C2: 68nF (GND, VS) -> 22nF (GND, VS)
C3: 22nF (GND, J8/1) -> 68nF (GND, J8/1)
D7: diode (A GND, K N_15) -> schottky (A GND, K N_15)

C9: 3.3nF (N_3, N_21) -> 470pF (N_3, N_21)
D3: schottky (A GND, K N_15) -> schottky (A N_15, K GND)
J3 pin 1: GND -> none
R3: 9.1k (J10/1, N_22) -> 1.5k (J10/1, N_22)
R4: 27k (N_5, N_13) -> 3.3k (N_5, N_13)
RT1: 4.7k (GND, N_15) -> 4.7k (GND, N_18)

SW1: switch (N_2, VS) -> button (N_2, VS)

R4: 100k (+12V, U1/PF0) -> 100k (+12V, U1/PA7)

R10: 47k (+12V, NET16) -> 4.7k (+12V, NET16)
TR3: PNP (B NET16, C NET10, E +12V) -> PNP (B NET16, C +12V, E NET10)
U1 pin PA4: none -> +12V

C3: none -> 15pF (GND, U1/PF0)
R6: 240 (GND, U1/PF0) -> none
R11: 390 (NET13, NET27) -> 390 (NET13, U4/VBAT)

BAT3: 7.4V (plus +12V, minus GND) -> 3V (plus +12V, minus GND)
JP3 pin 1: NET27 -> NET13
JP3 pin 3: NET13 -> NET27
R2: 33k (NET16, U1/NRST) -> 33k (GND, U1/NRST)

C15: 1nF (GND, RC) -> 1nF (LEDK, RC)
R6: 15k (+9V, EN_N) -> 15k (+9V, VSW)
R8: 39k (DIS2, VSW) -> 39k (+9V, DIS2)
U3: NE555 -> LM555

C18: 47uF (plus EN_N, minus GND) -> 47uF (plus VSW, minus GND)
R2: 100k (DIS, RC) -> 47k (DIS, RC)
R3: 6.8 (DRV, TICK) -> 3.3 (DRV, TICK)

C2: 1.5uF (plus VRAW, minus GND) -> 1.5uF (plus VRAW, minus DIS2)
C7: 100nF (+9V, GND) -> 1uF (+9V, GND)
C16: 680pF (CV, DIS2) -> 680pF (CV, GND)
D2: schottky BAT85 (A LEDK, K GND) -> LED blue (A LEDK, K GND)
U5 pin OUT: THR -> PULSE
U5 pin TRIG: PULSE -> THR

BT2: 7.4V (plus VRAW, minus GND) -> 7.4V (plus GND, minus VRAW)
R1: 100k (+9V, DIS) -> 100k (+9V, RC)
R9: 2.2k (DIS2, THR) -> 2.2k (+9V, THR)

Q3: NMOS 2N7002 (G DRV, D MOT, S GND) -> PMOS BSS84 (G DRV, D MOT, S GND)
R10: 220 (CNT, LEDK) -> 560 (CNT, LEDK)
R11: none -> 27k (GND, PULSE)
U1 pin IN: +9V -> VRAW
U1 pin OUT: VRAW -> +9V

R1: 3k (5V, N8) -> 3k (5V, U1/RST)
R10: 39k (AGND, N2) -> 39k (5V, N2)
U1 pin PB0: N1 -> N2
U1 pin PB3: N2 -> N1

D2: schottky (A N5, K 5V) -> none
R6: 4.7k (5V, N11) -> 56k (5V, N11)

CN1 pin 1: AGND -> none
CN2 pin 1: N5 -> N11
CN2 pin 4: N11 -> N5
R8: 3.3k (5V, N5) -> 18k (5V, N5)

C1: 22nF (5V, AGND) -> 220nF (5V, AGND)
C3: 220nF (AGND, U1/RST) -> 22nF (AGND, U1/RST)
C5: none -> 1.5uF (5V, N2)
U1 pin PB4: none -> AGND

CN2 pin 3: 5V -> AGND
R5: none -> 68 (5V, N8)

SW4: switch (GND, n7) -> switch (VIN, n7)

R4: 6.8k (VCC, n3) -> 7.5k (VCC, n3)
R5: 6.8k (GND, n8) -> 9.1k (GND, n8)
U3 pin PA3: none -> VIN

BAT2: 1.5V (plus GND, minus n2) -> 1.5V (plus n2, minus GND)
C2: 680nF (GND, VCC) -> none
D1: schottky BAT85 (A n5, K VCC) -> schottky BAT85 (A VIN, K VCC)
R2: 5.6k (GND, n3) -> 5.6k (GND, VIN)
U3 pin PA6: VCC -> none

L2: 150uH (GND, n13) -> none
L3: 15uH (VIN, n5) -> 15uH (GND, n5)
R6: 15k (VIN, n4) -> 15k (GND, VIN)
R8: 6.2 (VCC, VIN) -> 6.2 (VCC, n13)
______
Please report every line in the entries above that holds the string "VRAW".

C2: 1.5uF (plus VRAW, minus GND) -> 1.5uF (plus VRAW, minus DIS2)
BT2: 7.4V (plus VRAW, minus GND) -> 7.4V (plus GND, minus VRAW)
U1 pin IN: +9V -> VRAW
U1 pin OUT: VRAW -> +9V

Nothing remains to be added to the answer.